Every word in the data below belongs in your copy, exactly as given; the pictures do not.
++++ Exercise data ++++
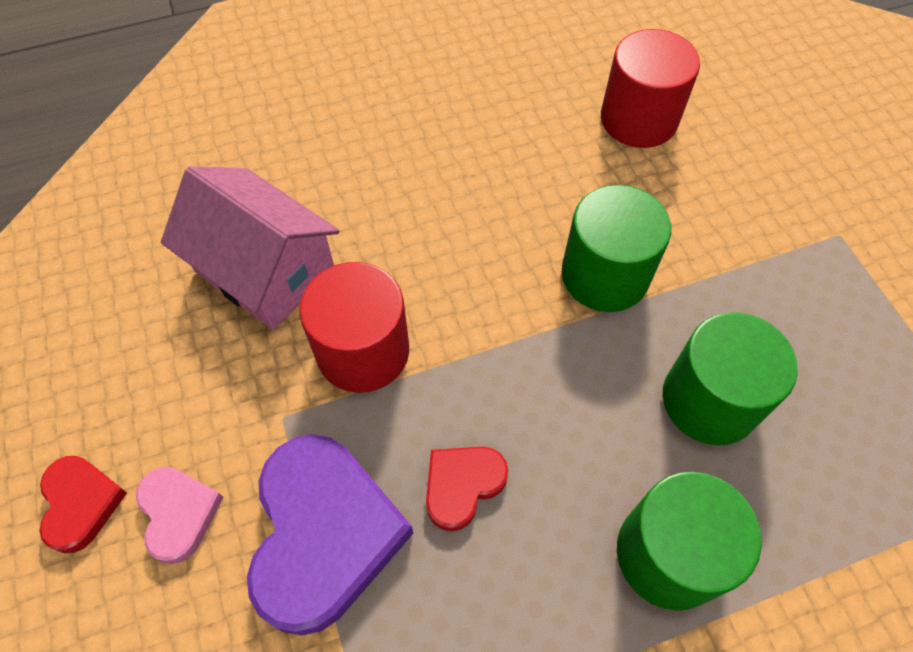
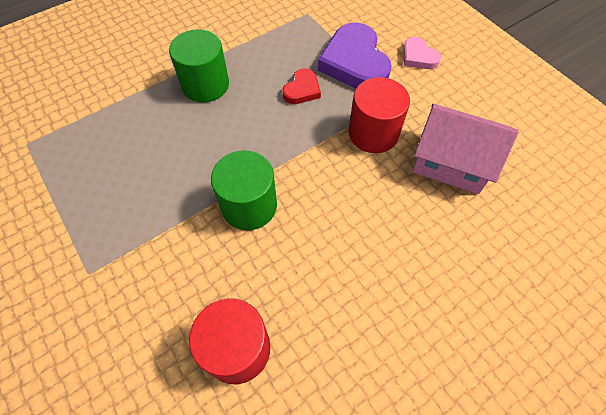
camera: 165 degrees right, 0 degrees up
(81, 503) = (460, 52): red heart -> none
(709, 400) = (185, 149): green cylinder -> none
++++
- Response to this task
camera: 165 degrees right, 0 degrees up
(81, 503) = (460, 52): red heart -> none
(709, 400) = (185, 149): green cylinder -> none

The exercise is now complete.